• Your task: Among the lines below, copy exactly those from the one with "purple carrot: 10 -> 8" through the one with "yellow carrot: 2 -> 5", counting both ends.

[Data provided — start]

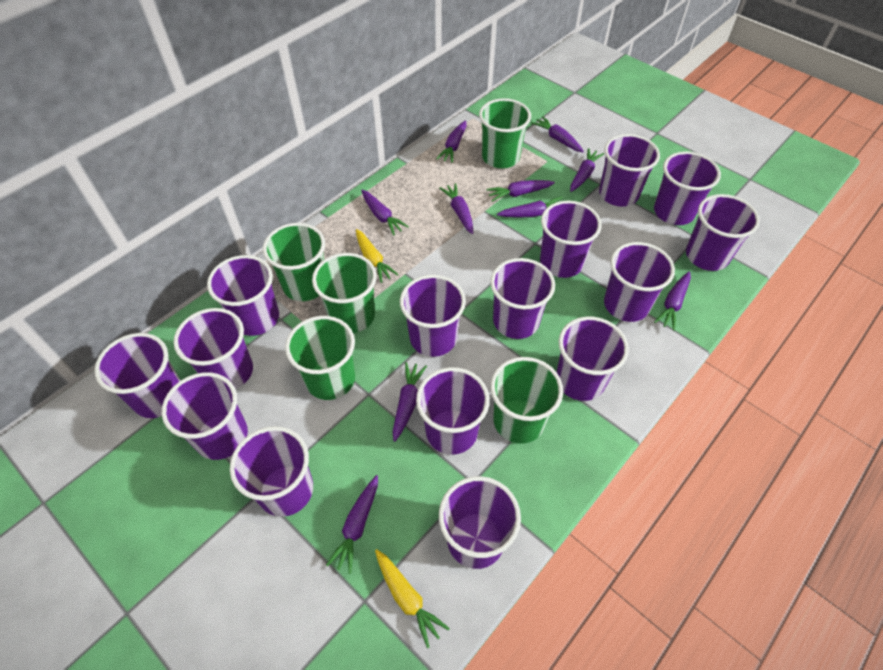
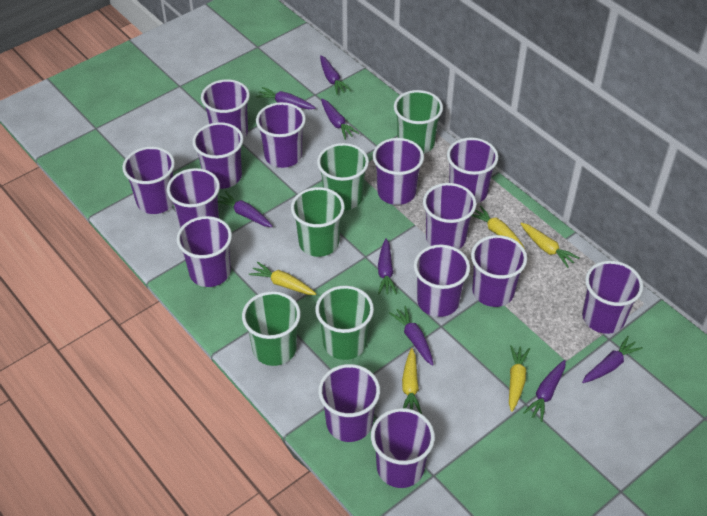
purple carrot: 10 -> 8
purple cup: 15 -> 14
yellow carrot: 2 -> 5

[Data provided — finish]
[Data provided — start]

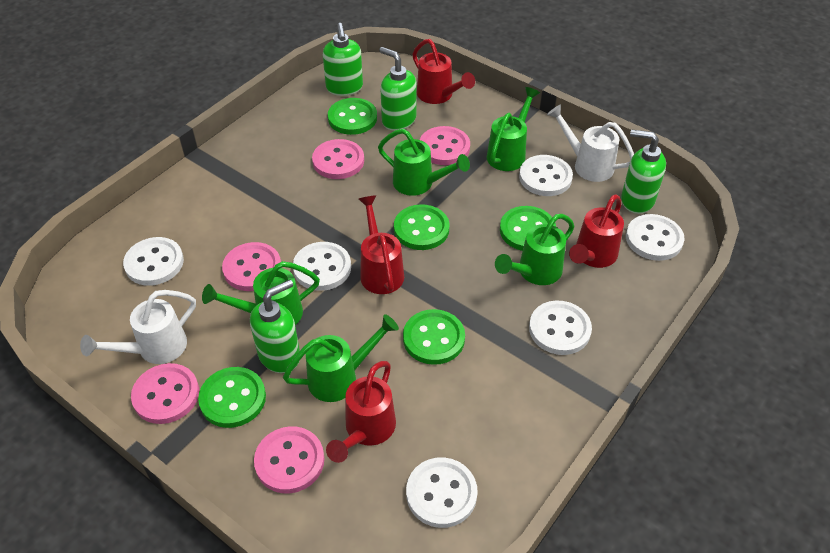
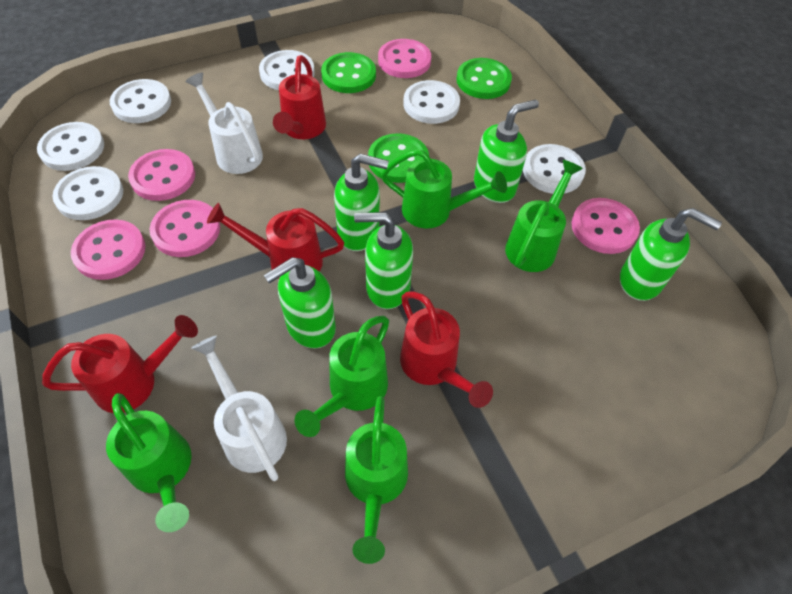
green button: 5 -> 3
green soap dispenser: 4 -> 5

[Data provided — finish]

• Result for this exercise:
purple carrot: 10 -> 8
purple cup: 15 -> 14
yellow carrot: 2 -> 5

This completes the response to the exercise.